═══ Record set ═══

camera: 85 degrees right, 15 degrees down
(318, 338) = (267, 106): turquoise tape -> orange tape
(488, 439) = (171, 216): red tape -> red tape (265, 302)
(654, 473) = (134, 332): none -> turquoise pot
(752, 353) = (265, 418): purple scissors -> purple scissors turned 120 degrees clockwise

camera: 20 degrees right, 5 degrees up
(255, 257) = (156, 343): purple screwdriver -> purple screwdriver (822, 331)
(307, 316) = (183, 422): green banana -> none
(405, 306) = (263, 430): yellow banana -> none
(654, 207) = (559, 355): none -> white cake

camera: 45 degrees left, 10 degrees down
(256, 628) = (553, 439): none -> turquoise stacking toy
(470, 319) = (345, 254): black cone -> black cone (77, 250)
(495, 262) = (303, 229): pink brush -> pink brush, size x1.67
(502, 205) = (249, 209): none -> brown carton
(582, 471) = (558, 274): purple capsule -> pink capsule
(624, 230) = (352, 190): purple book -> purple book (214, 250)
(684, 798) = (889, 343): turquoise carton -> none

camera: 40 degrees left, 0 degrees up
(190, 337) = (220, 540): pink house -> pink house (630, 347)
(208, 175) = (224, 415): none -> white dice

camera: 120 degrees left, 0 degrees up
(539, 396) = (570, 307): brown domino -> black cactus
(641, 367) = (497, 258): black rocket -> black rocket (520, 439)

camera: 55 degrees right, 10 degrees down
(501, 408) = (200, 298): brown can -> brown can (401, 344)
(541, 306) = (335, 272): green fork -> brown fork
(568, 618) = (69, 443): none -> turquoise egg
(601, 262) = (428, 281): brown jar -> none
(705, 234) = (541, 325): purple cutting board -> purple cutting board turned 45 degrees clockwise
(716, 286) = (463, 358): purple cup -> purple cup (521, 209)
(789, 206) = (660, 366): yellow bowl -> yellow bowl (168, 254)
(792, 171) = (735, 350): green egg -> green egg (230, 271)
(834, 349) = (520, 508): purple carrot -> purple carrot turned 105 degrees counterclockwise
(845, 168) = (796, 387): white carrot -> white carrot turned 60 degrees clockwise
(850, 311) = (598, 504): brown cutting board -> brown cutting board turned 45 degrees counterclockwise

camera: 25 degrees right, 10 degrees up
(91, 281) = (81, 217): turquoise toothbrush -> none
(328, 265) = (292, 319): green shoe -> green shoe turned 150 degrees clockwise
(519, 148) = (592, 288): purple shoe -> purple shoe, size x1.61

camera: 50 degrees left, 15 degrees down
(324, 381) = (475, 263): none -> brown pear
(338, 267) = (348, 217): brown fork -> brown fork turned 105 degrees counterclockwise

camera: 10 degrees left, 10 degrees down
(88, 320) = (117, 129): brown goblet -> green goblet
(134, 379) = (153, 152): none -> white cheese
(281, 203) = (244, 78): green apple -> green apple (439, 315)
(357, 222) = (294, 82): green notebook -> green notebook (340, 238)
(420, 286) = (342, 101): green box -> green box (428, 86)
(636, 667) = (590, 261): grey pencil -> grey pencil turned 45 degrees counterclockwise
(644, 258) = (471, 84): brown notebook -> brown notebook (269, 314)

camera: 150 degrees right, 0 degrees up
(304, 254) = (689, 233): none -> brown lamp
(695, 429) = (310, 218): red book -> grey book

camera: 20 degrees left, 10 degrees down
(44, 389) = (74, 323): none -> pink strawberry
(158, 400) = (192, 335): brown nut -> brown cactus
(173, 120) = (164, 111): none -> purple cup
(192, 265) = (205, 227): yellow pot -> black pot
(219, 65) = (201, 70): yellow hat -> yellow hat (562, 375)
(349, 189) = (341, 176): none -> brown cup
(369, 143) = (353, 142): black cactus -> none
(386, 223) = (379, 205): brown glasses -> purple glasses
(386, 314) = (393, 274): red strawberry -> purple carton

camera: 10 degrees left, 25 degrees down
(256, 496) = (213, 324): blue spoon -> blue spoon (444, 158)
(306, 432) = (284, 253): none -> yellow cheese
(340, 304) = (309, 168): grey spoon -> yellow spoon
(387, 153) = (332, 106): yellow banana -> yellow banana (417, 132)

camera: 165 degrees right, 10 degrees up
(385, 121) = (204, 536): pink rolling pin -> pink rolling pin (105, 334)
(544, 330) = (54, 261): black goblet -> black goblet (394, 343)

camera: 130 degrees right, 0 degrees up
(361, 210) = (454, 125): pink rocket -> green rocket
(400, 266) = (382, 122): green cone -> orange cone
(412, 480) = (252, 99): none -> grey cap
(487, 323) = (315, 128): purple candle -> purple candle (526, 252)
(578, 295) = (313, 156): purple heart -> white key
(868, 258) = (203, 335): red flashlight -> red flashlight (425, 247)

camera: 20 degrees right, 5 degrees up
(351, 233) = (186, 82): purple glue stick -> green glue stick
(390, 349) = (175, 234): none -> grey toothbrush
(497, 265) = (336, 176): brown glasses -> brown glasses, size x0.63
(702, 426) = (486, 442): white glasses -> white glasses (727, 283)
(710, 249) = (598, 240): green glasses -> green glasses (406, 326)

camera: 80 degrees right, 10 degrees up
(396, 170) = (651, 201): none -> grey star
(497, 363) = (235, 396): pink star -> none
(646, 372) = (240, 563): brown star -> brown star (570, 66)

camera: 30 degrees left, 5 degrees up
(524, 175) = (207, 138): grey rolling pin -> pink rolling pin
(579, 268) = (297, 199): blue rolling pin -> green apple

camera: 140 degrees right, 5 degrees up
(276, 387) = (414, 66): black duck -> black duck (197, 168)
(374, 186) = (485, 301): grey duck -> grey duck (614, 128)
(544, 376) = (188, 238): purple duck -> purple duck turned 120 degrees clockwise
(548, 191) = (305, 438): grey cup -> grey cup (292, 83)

═══

Exercise details: Where a line above holds the word "star", copy it.

Output for this task:
(396, 170) = (651, 201): none -> grey star
(497, 363) = (235, 396): pink star -> none
(646, 372) = (240, 563): brown star -> brown star (570, 66)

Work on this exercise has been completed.